Give again the entries below exactly, beginning at the first line and ending at the line with "CN1 pin 1: VRAW -> 3V3".

———

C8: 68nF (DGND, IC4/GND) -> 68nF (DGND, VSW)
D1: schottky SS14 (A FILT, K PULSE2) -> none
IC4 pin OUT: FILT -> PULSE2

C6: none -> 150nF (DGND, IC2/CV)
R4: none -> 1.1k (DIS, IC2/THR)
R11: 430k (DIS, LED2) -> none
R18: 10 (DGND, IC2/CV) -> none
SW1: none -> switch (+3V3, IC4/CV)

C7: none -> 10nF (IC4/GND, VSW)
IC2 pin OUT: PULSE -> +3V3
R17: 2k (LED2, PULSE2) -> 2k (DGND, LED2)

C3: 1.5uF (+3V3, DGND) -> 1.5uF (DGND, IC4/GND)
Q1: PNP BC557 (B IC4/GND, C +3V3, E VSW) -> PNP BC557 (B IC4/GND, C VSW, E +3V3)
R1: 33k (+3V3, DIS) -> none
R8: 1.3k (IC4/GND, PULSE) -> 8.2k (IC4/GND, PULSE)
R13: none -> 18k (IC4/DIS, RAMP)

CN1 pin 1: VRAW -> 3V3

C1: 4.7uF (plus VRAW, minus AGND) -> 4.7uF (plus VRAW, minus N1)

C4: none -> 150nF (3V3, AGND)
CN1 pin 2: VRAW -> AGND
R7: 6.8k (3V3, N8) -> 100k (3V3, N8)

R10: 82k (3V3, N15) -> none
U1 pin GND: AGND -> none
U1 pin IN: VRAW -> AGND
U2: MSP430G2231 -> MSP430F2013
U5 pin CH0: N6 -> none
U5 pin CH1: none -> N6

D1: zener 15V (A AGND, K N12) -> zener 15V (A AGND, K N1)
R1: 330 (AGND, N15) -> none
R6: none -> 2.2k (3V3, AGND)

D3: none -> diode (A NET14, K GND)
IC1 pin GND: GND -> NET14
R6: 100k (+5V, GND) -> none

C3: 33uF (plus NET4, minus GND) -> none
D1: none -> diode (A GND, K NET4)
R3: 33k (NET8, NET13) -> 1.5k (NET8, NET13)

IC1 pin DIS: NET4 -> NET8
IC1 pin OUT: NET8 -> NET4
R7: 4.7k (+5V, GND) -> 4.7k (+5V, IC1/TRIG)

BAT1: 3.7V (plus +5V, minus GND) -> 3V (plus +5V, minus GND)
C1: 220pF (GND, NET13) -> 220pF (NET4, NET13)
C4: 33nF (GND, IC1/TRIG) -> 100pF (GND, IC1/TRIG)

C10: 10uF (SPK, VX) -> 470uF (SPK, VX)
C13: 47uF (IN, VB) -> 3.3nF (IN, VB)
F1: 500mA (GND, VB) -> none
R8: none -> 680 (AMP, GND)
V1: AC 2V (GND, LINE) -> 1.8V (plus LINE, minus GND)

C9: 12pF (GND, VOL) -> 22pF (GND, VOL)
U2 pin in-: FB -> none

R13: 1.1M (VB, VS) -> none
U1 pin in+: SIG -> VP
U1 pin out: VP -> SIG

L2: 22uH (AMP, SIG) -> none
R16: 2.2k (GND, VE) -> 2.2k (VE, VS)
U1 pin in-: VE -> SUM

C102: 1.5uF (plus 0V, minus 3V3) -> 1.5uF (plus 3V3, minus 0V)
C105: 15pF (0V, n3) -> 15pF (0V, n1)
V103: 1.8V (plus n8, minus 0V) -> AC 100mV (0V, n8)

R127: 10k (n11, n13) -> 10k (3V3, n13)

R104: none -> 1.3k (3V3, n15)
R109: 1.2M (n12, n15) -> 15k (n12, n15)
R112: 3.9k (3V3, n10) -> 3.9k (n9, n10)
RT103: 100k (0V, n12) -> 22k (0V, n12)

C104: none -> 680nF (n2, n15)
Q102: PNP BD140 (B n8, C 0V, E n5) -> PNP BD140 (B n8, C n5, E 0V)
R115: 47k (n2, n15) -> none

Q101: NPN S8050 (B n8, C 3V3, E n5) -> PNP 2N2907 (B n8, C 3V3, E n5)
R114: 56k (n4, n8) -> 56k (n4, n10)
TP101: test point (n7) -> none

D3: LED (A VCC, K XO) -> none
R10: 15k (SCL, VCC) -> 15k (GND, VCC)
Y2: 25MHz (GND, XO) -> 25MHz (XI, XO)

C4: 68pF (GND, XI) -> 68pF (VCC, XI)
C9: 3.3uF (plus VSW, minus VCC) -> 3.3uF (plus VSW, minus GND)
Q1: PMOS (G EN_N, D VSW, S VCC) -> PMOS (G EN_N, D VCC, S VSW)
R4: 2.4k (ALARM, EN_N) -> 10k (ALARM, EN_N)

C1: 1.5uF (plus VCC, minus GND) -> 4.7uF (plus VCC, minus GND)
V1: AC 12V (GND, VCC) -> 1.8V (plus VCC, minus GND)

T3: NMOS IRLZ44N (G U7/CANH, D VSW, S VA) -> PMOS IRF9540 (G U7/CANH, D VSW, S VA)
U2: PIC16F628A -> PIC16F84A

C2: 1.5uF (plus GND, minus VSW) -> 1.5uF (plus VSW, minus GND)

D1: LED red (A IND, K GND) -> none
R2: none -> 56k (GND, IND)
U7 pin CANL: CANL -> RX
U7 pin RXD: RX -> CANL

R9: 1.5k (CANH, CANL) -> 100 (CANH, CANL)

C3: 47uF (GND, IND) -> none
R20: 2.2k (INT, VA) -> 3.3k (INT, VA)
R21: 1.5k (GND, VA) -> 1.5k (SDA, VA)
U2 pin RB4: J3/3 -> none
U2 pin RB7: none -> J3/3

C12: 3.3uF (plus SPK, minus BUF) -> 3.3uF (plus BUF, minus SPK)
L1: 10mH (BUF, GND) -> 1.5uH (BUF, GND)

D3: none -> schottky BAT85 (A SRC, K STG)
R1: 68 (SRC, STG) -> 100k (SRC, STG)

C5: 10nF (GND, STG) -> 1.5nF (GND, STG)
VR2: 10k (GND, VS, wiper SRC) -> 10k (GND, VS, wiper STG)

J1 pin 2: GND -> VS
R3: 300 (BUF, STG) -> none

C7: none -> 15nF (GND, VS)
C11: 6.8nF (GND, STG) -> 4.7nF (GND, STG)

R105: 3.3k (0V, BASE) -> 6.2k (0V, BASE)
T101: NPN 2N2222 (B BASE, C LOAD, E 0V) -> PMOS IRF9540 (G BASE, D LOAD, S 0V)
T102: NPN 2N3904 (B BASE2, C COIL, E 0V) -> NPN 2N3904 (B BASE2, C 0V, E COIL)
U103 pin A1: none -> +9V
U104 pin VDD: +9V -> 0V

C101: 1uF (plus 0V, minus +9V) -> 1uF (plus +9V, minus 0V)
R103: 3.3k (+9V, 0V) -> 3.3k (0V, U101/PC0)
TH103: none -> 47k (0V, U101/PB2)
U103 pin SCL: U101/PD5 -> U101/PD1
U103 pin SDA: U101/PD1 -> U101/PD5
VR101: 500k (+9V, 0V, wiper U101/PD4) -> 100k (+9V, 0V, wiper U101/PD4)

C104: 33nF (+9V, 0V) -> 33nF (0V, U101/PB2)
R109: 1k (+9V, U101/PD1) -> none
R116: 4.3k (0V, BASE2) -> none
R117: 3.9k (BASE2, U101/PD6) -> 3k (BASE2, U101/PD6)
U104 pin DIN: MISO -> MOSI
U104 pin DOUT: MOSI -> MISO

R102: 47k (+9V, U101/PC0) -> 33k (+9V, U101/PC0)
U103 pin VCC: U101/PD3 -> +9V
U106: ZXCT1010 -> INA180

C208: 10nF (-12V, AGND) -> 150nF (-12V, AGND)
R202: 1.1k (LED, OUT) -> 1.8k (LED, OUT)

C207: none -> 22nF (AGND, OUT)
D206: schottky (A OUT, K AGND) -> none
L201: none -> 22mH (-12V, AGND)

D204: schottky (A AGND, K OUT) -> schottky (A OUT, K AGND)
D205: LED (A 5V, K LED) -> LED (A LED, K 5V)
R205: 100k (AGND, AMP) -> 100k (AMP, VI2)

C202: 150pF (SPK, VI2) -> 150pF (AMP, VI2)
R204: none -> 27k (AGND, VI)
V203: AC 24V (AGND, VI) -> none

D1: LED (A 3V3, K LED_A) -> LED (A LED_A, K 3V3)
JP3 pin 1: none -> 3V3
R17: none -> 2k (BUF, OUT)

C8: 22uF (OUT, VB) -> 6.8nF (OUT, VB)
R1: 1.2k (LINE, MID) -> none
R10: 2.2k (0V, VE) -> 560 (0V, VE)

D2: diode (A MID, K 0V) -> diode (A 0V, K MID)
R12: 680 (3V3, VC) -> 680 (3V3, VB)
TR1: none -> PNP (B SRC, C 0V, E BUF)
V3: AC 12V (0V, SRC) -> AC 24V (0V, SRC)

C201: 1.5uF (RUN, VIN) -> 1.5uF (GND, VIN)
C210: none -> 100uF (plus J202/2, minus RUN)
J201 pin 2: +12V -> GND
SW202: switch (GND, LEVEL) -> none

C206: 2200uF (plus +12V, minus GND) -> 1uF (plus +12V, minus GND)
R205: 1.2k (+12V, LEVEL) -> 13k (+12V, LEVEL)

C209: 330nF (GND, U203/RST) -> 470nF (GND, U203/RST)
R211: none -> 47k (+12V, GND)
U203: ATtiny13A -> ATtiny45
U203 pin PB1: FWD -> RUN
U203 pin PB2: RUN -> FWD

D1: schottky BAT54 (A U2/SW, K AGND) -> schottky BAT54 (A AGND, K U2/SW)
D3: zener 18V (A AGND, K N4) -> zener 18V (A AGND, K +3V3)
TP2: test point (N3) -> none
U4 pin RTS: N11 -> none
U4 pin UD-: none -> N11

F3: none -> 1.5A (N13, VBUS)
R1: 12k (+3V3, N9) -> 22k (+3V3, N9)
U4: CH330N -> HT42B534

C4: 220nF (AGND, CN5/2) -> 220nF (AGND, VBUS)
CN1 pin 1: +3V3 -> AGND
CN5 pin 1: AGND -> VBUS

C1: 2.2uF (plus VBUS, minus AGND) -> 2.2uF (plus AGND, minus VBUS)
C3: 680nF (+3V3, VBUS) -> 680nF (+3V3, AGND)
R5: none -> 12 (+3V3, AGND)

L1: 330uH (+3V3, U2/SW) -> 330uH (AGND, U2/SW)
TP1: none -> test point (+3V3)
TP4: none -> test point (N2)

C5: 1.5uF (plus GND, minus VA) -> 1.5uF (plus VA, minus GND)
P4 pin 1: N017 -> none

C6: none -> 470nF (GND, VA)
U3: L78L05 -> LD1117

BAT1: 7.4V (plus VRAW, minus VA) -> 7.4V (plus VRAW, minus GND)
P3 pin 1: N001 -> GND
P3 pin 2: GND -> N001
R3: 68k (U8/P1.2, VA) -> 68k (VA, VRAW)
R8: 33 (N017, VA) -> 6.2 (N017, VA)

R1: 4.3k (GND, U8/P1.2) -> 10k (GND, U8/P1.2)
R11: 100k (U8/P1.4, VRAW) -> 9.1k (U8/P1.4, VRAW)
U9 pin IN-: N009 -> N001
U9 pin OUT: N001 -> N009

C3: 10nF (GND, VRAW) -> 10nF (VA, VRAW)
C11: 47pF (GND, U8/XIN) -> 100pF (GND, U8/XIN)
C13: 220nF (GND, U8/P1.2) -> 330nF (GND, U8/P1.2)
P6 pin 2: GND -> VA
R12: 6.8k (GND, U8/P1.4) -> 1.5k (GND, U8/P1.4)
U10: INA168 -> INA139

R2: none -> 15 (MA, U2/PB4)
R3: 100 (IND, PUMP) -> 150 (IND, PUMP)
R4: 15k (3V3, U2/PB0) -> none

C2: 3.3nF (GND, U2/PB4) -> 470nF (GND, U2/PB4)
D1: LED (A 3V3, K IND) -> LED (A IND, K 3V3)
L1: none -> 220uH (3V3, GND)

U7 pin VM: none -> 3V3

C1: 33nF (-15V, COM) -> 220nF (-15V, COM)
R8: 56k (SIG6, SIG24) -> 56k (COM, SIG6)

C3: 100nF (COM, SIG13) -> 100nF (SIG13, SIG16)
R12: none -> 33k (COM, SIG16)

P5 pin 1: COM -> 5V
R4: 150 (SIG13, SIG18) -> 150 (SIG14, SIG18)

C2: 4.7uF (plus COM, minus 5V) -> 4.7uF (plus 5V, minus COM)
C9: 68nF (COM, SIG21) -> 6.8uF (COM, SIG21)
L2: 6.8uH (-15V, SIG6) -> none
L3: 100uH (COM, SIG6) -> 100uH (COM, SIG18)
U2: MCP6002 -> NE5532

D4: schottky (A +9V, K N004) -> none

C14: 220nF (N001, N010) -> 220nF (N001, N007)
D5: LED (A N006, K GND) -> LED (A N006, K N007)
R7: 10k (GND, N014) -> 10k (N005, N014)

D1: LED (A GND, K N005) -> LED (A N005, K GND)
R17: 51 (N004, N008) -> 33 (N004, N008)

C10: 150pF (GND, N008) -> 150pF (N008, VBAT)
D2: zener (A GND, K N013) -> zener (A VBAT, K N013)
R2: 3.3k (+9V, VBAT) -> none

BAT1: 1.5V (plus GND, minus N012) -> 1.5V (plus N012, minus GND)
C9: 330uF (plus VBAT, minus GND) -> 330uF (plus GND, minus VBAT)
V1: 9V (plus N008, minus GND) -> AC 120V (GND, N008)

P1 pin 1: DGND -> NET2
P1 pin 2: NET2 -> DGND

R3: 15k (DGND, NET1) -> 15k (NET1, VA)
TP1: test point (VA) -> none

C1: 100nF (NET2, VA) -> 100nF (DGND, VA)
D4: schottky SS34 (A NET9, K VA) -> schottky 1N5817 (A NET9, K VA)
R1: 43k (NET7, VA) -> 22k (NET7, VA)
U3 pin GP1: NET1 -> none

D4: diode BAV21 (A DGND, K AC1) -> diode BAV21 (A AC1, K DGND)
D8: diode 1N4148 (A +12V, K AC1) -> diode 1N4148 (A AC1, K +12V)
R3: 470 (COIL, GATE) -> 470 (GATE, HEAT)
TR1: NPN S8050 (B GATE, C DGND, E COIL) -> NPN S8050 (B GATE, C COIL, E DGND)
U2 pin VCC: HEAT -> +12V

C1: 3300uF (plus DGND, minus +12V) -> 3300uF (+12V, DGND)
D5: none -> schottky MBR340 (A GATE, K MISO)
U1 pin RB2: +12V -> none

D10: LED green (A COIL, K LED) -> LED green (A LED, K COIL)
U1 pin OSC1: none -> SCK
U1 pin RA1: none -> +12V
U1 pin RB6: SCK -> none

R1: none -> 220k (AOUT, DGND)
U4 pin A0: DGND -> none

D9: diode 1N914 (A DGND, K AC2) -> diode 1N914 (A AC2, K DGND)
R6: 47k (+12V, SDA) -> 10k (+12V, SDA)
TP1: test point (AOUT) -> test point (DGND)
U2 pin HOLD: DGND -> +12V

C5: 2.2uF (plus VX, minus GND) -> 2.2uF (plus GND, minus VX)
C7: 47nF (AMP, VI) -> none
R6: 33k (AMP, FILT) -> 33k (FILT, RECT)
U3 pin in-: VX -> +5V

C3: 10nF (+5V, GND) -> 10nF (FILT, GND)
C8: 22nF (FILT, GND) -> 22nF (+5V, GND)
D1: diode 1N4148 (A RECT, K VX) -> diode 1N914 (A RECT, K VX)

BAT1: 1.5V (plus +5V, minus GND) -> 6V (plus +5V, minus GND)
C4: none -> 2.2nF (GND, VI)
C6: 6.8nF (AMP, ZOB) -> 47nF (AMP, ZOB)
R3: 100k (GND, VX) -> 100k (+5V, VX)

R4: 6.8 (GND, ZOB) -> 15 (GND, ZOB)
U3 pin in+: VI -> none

———

**ANSWER BOX**
C8: 68nF (DGND, IC4/GND) -> 68nF (DGND, VSW)
D1: schottky SS14 (A FILT, K PULSE2) -> none
IC4 pin OUT: FILT -> PULSE2

C6: none -> 150nF (DGND, IC2/CV)
R4: none -> 1.1k (DIS, IC2/THR)
R11: 430k (DIS, LED2) -> none
R18: 10 (DGND, IC2/CV) -> none
SW1: none -> switch (+3V3, IC4/CV)

C7: none -> 10nF (IC4/GND, VSW)
IC2 pin OUT: PULSE -> +3V3
R17: 2k (LED2, PULSE2) -> 2k (DGND, LED2)

C3: 1.5uF (+3V3, DGND) -> 1.5uF (DGND, IC4/GND)
Q1: PNP BC557 (B IC4/GND, C +3V3, E VSW) -> PNP BC557 (B IC4/GND, C VSW, E +3V3)
R1: 33k (+3V3, DIS) -> none
R8: 1.3k (IC4/GND, PULSE) -> 8.2k (IC4/GND, PULSE)
R13: none -> 18k (IC4/DIS, RAMP)

CN1 pin 1: VRAW -> 3V3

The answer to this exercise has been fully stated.